→ Dataset excerpt
===============
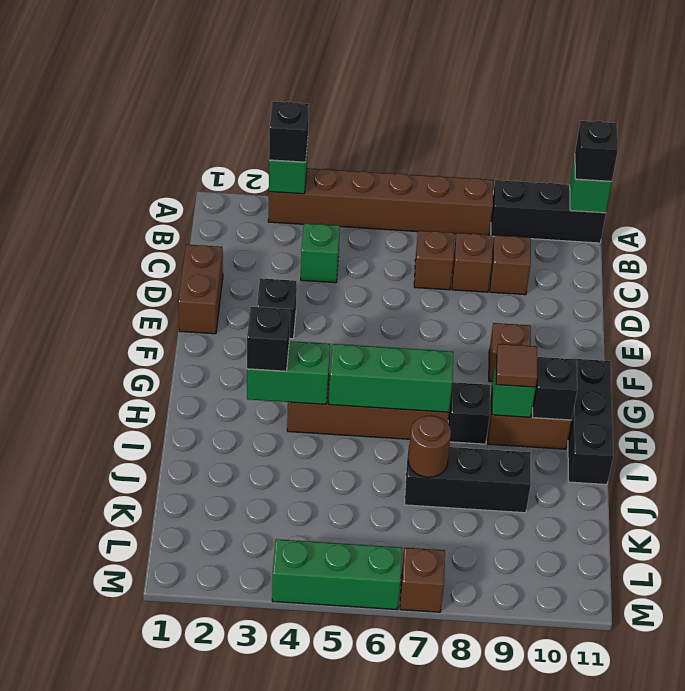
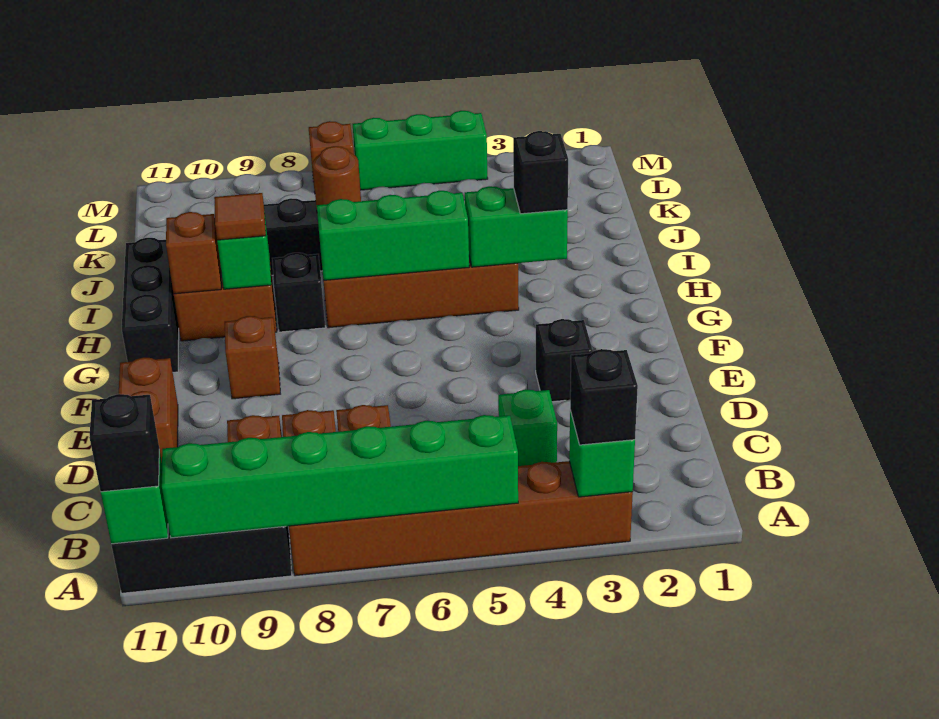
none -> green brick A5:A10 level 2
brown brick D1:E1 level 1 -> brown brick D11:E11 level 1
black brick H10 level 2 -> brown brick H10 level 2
===============
→ Exercise
The answer must be the full listing, restated word for word, with no pictures in it.

→ Solution
none -> green brick A5:A10 level 2
brown brick D1:E1 level 1 -> brown brick D11:E11 level 1
black brick H10 level 2 -> brown brick H10 level 2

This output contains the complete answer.